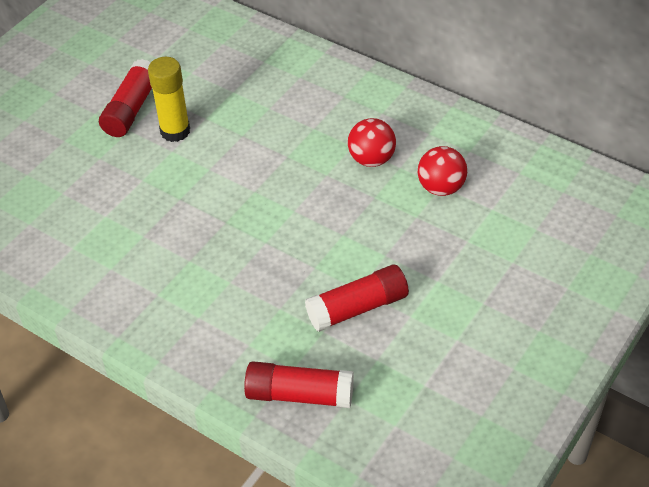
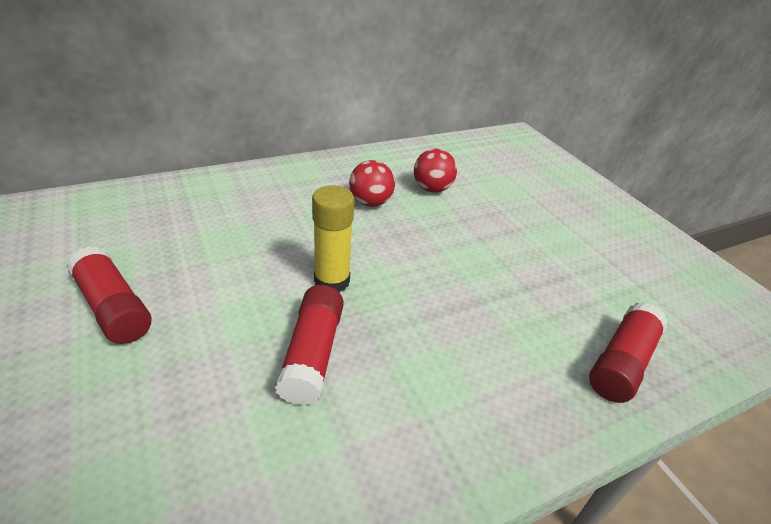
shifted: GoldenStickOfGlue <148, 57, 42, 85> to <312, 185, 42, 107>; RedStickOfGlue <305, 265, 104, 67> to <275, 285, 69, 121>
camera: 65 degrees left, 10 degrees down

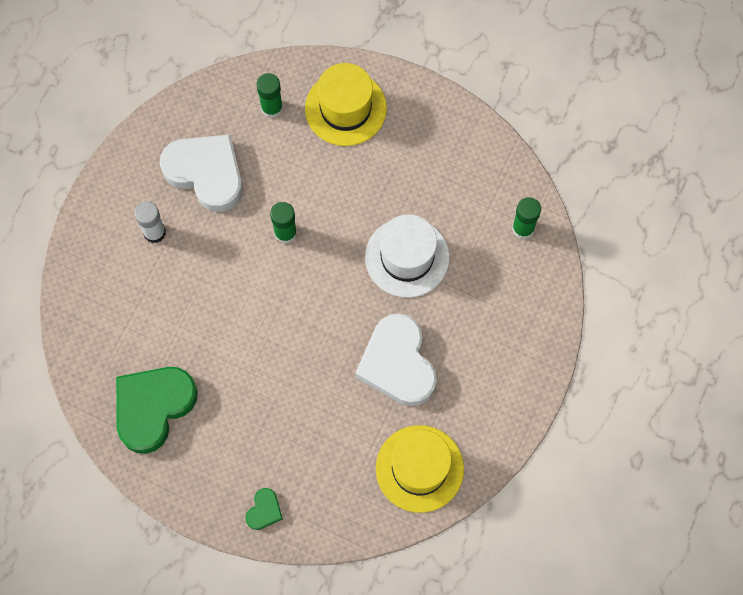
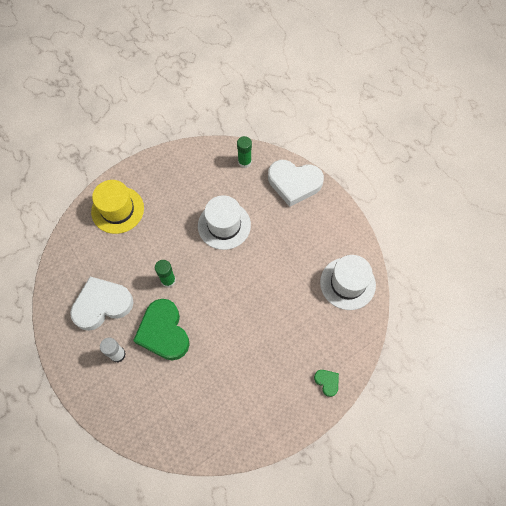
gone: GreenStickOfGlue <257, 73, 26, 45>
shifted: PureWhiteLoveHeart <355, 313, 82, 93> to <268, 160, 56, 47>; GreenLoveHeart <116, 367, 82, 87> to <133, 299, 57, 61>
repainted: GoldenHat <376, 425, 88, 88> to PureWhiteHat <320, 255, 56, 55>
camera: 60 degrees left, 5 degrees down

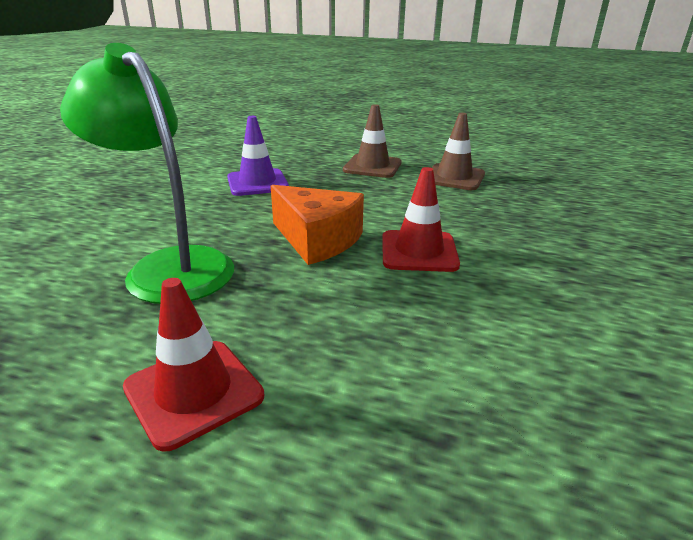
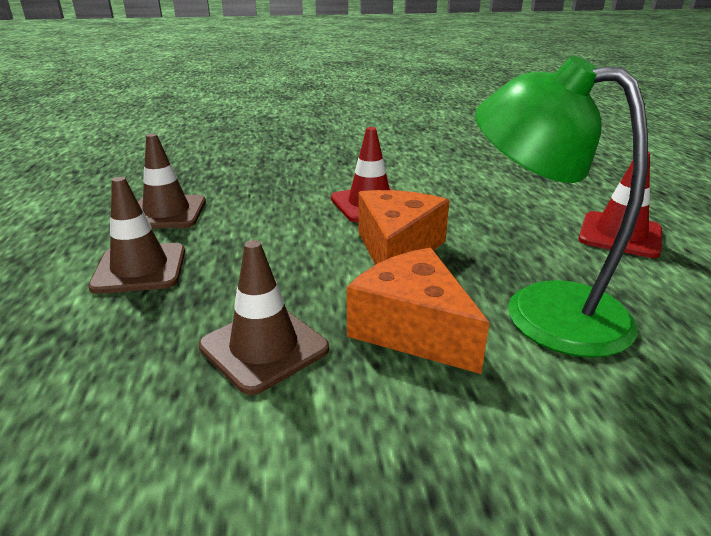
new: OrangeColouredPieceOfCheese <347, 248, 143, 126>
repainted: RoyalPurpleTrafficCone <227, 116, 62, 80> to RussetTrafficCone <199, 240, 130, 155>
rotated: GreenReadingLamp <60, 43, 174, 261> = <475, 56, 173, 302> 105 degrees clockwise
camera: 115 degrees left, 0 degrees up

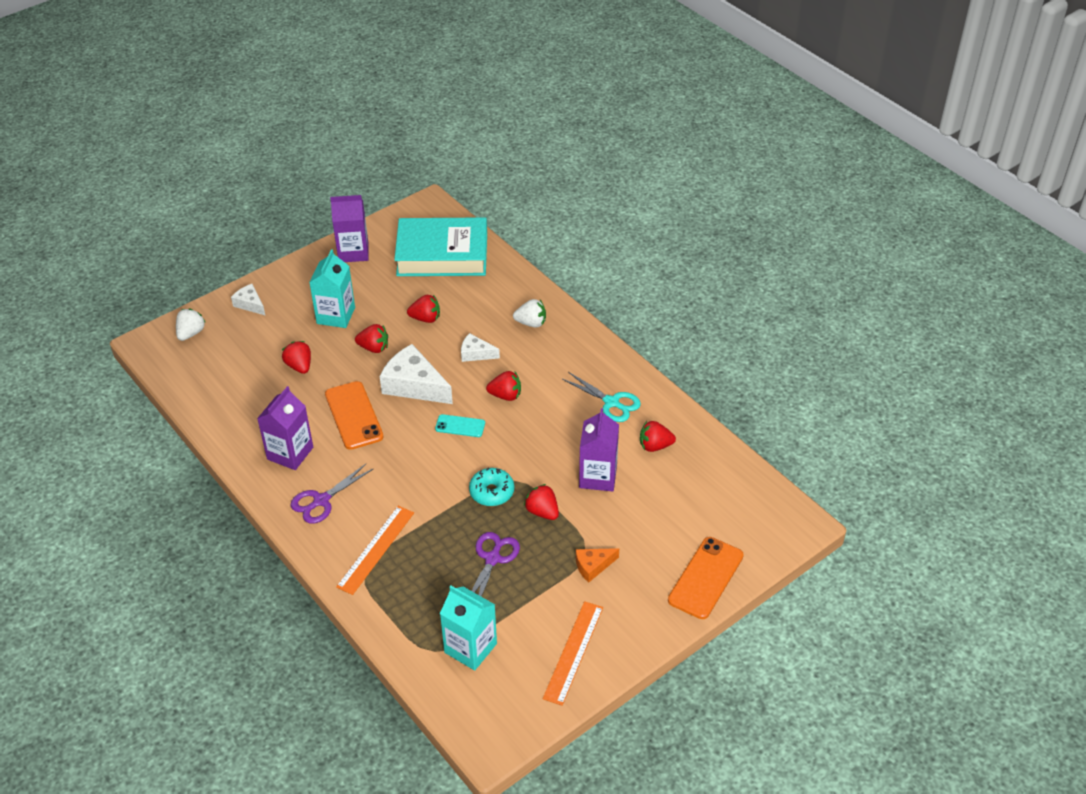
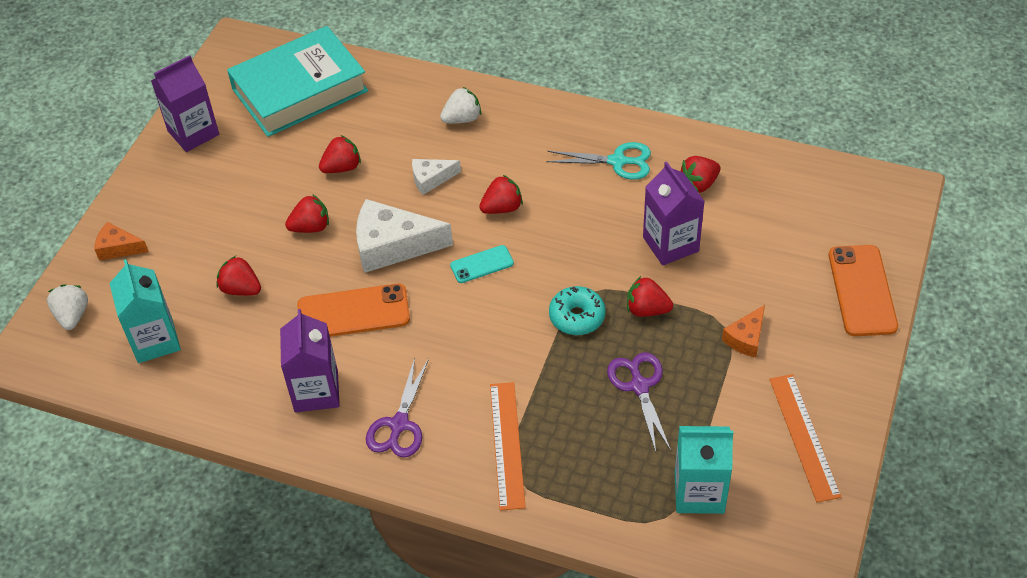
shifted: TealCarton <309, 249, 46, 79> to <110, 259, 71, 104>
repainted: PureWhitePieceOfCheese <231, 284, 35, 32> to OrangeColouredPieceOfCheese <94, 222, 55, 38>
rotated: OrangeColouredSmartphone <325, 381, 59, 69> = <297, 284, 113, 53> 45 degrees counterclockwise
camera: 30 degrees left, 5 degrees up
+---+
# Your objective:
Your answer must consist of every line in the listing that contains "rotated".

# Your solution:
rotated: GreenReadingLamp <60, 43, 174, 261> = <475, 56, 173, 302> 105 degrees clockwise
rotated: OrangeColouredSmartphone <325, 381, 59, 69> = <297, 284, 113, 53> 45 degrees counterclockwise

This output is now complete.